» **Task data**
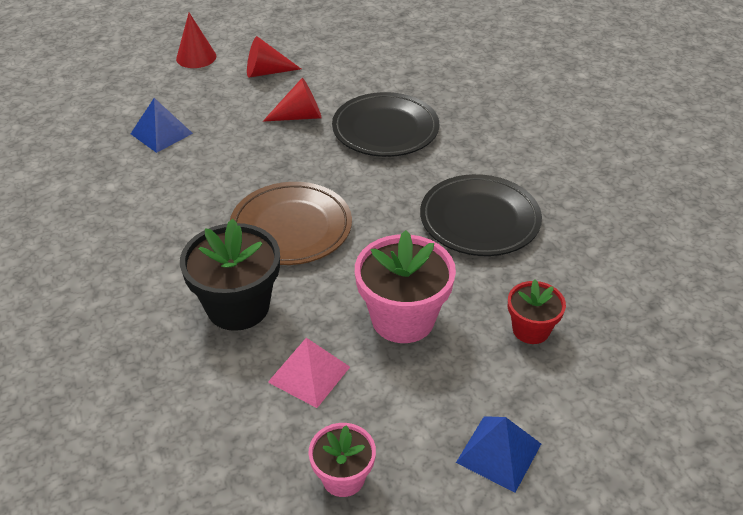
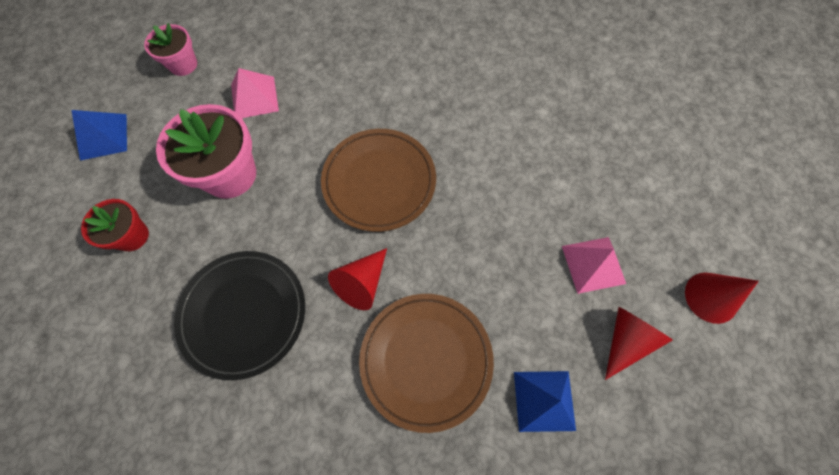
camera: 135 degrees right, 25 degrees up
(161, 133) = (587, 182): blue pyramid -> blue pyramid (544, 400)
(229, 103) = (593, 264): none -> pink pyramid
(238, 306) = (342, 101): black flower pot -> none
(299, 116) = (517, 304): red cone -> red cone (362, 283)
(385, 129) = (426, 360): black plate -> brown plate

» **To do**
Starting from the line that contains "(299, 116) = (517, 304): red", give again every line to the last line of the data, exactly. Include nothing else.

» **Task response**
(299, 116) = (517, 304): red cone -> red cone (362, 283)
(385, 129) = (426, 360): black plate -> brown plate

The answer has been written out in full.